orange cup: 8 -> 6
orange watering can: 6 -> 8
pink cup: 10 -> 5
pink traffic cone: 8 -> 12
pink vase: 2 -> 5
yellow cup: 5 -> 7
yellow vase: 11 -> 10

++++++++++

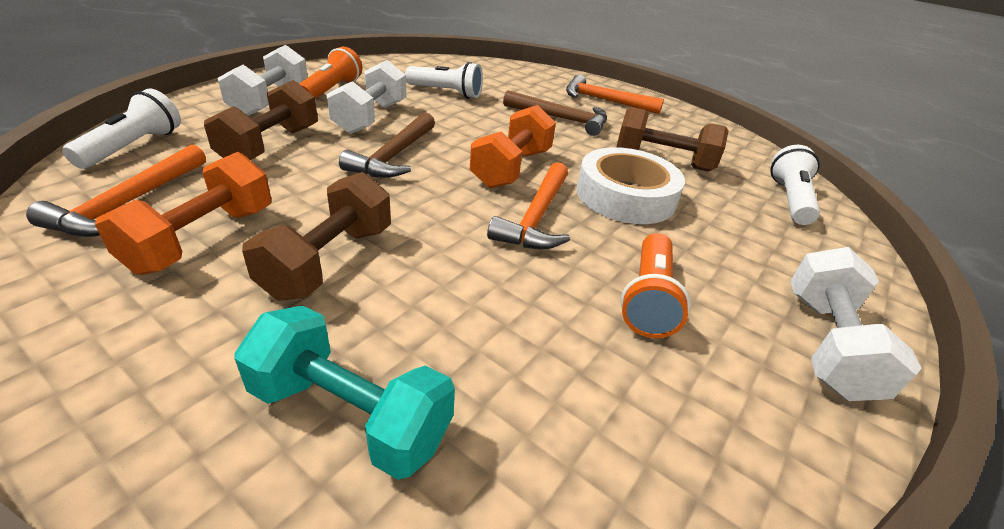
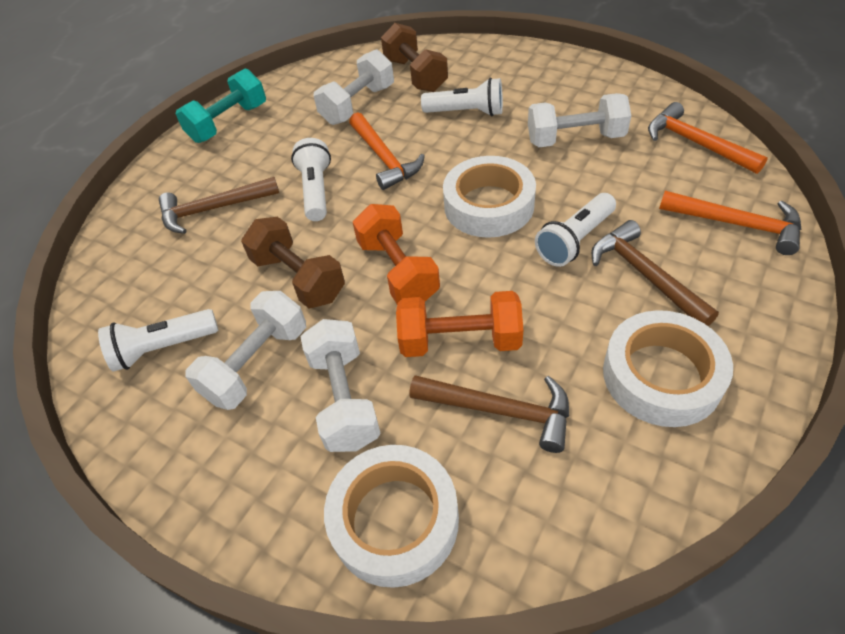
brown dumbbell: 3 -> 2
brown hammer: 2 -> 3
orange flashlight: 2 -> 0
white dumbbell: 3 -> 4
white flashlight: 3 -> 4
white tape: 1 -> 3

++++++++++

* **What the task asks**
Copy each line from the records above that includes the string "dumbbell".

* **Solution**
brown dumbbell: 3 -> 2
white dumbbell: 3 -> 4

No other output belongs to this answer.